*** Begin section ***

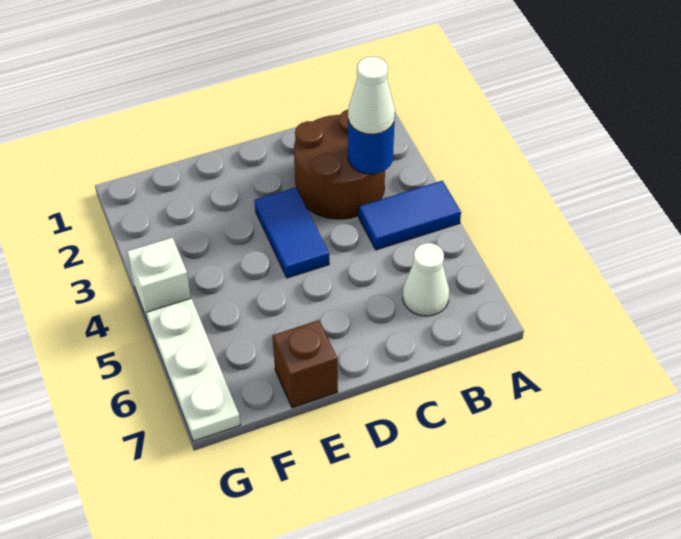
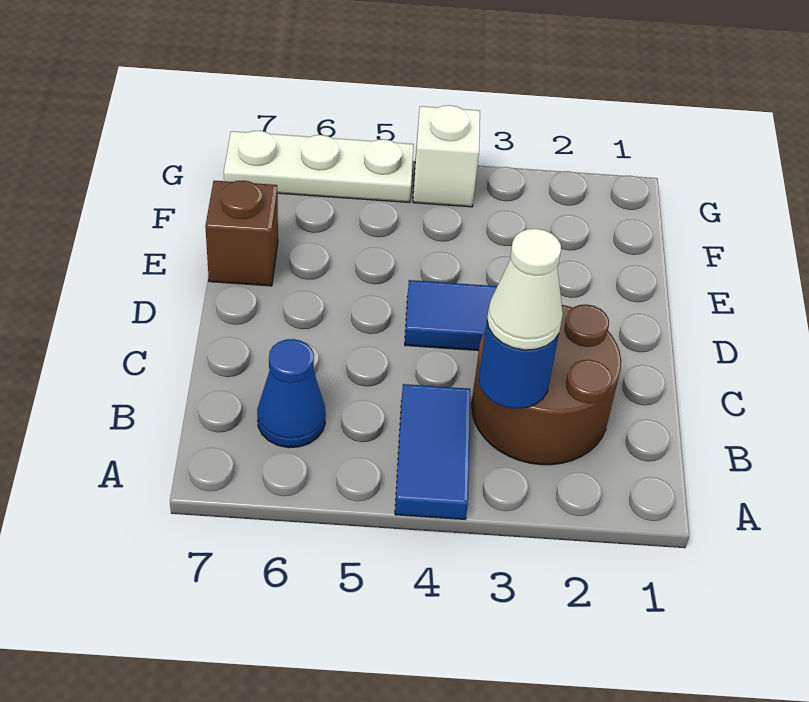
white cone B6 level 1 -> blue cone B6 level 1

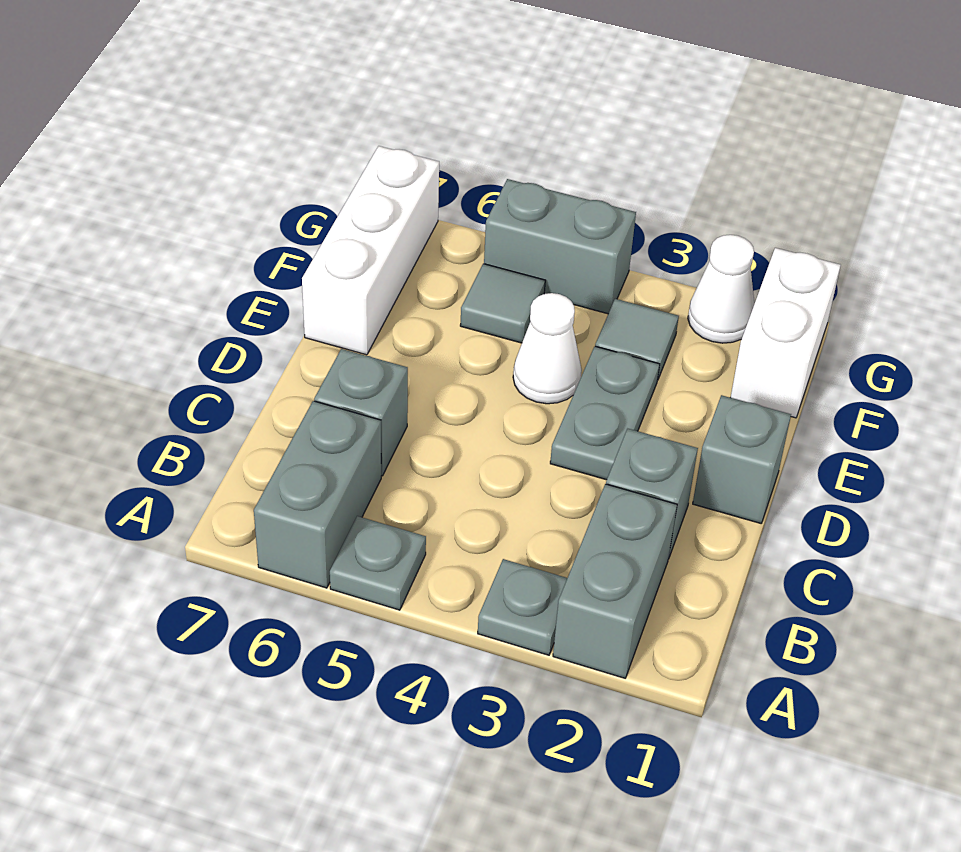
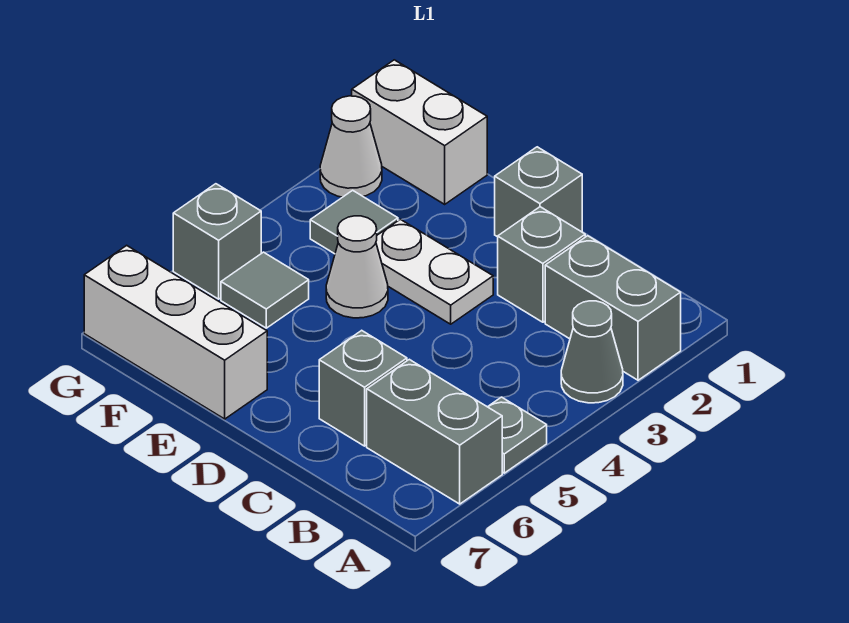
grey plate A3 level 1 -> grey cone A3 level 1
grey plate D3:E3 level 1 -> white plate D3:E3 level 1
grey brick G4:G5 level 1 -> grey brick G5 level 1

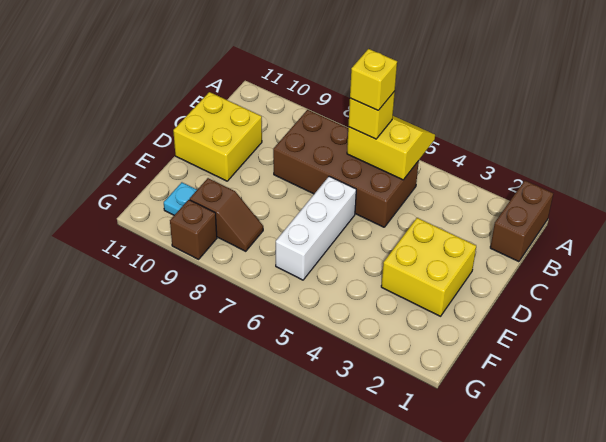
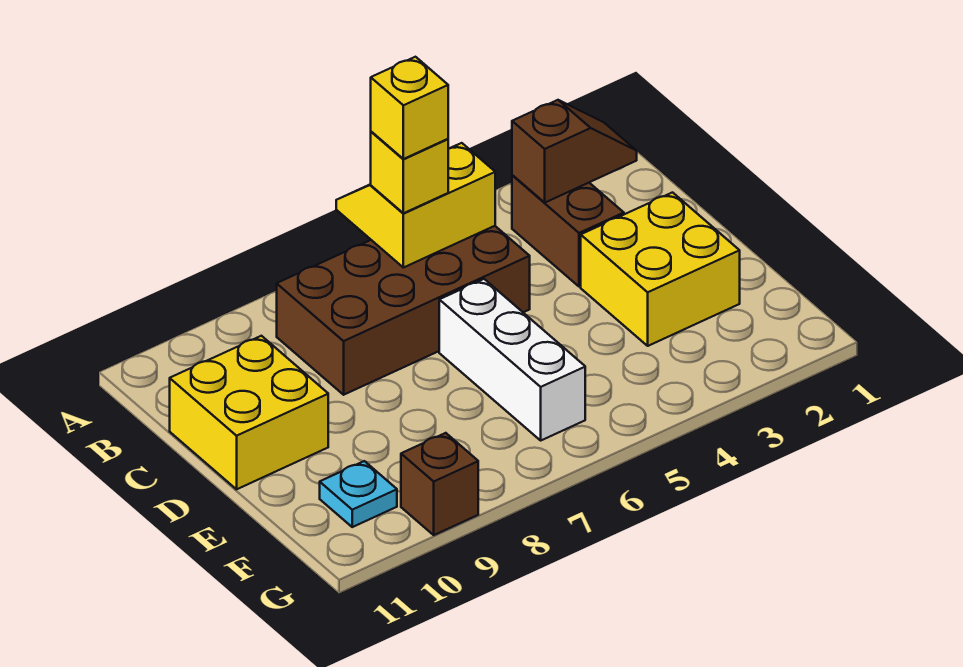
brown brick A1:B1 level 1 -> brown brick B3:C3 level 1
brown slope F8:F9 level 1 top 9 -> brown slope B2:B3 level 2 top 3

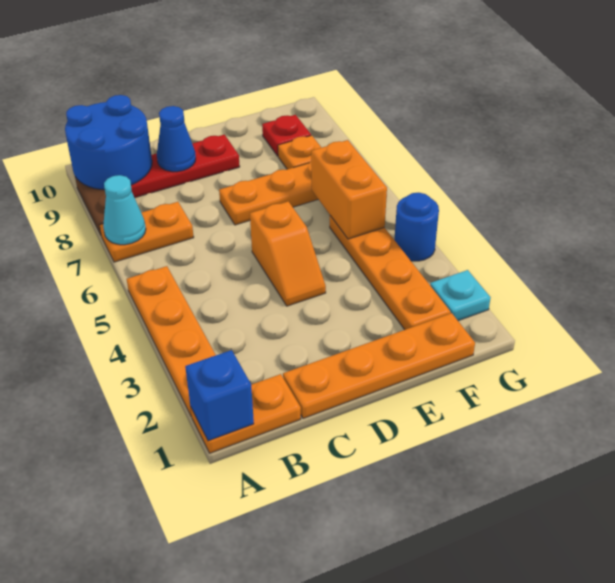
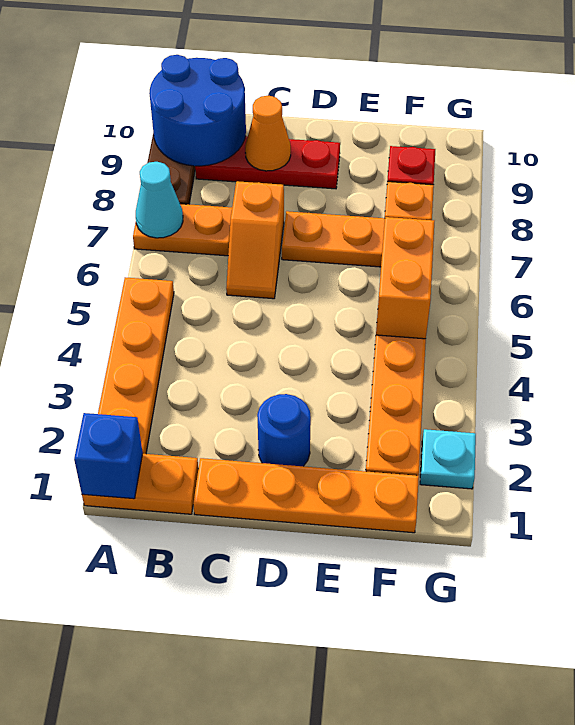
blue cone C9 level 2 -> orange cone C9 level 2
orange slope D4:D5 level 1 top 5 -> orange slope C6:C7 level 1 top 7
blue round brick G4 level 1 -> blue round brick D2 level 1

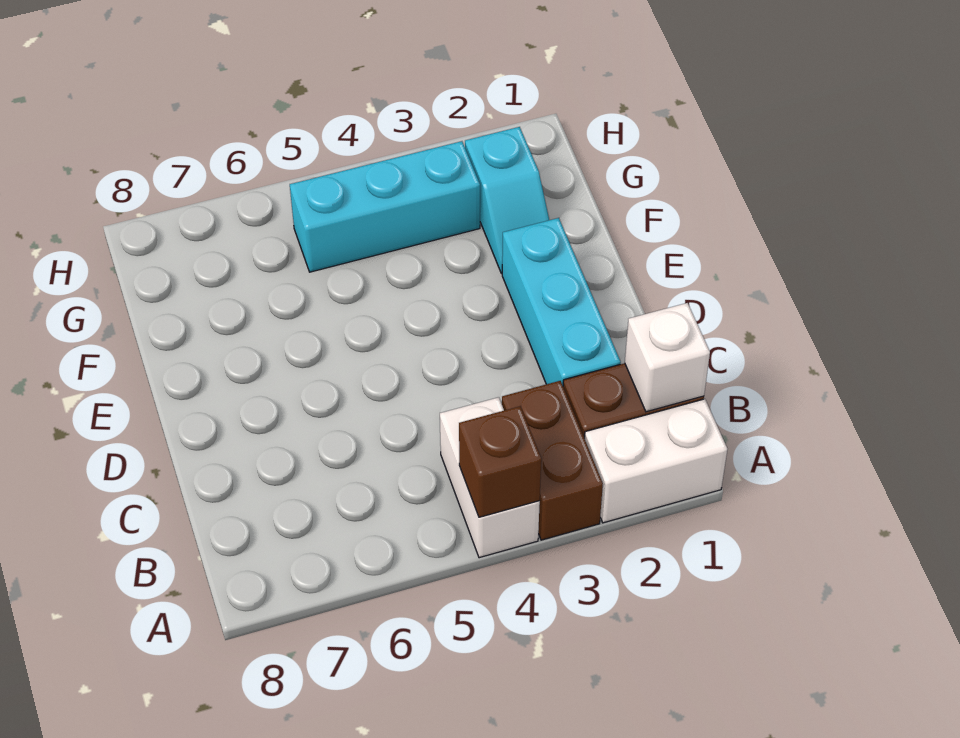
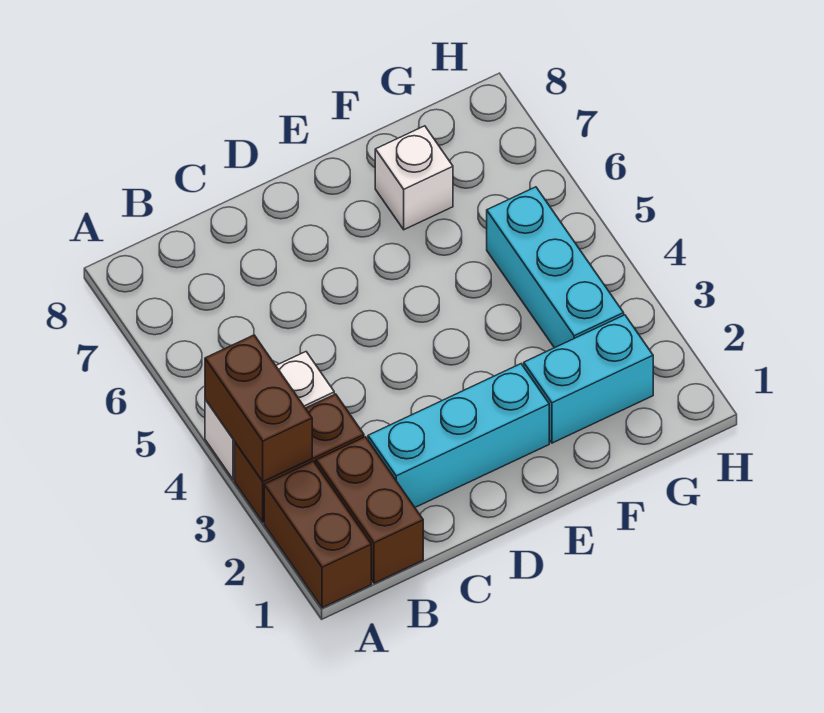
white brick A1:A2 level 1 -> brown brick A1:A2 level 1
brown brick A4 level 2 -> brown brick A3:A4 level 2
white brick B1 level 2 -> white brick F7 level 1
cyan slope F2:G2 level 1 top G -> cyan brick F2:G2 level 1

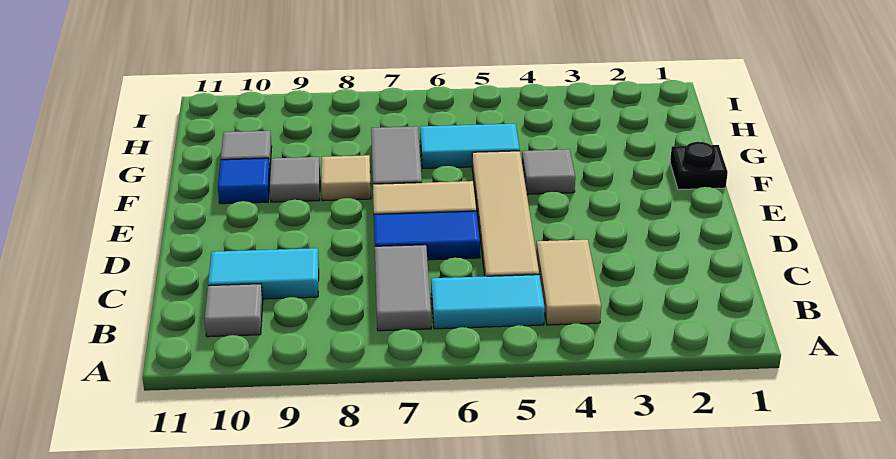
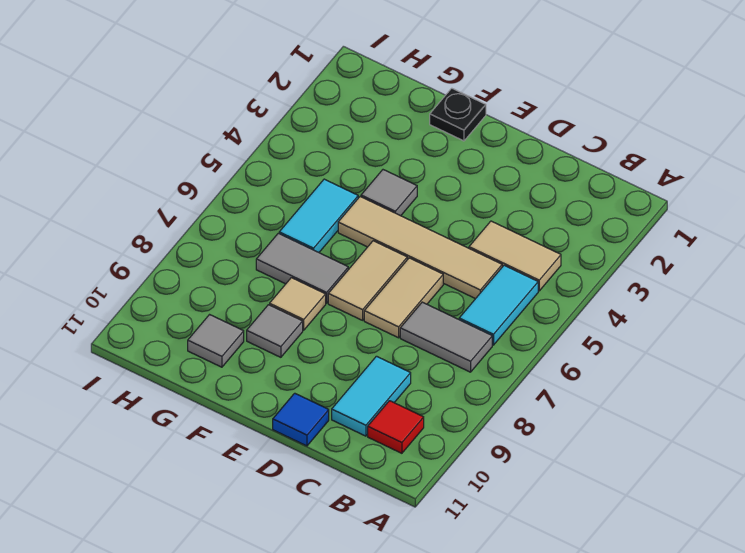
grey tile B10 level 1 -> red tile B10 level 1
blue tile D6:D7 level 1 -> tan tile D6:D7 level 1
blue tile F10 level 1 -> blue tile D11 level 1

*** End section ***

● **Task**
When a line in the records above holds "tile", that line is to be reported.

● **Task answer**
grey tile B10 level 1 -> red tile B10 level 1
blue tile D6:D7 level 1 -> tan tile D6:D7 level 1
blue tile F10 level 1 -> blue tile D11 level 1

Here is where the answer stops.